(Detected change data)
════

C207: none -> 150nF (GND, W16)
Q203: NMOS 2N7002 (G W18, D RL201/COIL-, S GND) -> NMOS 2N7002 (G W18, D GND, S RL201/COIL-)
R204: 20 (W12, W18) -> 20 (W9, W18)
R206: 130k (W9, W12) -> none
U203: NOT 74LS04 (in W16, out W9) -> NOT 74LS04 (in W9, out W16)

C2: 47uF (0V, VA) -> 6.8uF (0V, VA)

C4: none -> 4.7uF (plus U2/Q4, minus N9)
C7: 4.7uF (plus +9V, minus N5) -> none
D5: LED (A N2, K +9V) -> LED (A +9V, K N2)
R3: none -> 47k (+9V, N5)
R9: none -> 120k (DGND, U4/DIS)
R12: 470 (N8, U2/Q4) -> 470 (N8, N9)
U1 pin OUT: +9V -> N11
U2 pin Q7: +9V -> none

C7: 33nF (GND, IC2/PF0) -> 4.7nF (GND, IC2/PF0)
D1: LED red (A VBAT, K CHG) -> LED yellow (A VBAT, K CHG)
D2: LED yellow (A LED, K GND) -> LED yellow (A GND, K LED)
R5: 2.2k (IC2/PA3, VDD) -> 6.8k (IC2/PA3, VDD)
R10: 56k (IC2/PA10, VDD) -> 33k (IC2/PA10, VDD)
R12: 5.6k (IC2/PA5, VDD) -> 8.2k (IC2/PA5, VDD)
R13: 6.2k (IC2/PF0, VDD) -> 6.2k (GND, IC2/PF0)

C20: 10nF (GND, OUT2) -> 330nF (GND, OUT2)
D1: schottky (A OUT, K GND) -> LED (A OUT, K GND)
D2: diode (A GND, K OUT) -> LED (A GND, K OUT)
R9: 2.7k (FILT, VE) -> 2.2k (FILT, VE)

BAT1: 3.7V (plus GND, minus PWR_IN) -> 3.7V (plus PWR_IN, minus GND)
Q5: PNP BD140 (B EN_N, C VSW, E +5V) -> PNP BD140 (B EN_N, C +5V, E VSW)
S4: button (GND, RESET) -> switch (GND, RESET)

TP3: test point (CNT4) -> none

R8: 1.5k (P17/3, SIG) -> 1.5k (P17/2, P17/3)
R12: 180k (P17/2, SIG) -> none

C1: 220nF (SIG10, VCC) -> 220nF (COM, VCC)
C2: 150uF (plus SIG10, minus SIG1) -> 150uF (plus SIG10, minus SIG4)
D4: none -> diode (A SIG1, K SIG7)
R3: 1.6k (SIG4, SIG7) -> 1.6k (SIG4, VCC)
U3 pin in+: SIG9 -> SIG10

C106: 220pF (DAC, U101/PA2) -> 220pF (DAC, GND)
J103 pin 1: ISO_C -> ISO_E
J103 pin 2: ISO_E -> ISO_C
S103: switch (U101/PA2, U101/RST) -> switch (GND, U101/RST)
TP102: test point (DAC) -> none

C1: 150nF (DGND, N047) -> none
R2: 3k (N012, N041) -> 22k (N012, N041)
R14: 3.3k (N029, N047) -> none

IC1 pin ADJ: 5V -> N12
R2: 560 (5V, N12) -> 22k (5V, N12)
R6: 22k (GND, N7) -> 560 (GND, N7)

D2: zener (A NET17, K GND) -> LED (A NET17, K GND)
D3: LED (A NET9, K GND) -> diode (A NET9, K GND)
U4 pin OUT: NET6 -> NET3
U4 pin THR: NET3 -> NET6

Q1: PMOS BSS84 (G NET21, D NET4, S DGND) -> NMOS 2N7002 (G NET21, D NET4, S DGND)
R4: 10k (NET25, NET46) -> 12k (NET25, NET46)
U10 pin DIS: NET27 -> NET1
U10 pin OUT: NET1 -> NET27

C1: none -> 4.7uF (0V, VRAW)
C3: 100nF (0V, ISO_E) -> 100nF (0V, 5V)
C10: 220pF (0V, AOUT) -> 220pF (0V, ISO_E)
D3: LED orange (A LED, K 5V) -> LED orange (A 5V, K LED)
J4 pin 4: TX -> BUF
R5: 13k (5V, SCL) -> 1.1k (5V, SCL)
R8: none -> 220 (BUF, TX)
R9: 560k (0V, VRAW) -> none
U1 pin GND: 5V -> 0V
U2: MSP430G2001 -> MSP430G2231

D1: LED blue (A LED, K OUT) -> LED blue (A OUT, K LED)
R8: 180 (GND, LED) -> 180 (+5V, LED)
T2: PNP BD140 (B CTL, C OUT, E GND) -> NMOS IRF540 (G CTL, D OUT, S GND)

════

* _WORK REQUEST_
Would you output, from the records above, exactly the run of lines that starts at the line containing "TP3: test point (CNT4) -> none" and ends at the line containing "D2: zener (A", and only that run?

* _REPLY TO THE EXERCISE_
TP3: test point (CNT4) -> none

R8: 1.5k (P17/3, SIG) -> 1.5k (P17/2, P17/3)
R12: 180k (P17/2, SIG) -> none

C1: 220nF (SIG10, VCC) -> 220nF (COM, VCC)
C2: 150uF (plus SIG10, minus SIG1) -> 150uF (plus SIG10, minus SIG4)
D4: none -> diode (A SIG1, K SIG7)
R3: 1.6k (SIG4, SIG7) -> 1.6k (SIG4, VCC)
U3 pin in+: SIG9 -> SIG10

C106: 220pF (DAC, U101/PA2) -> 220pF (DAC, GND)
J103 pin 1: ISO_C -> ISO_E
J103 pin 2: ISO_E -> ISO_C
S103: switch (U101/PA2, U101/RST) -> switch (GND, U101/RST)
TP102: test point (DAC) -> none

C1: 150nF (DGND, N047) -> none
R2: 3k (N012, N041) -> 22k (N012, N041)
R14: 3.3k (N029, N047) -> none

IC1 pin ADJ: 5V -> N12
R2: 560 (5V, N12) -> 22k (5V, N12)
R6: 22k (GND, N7) -> 560 (GND, N7)

D2: zener (A NET17, K GND) -> LED (A NET17, K GND)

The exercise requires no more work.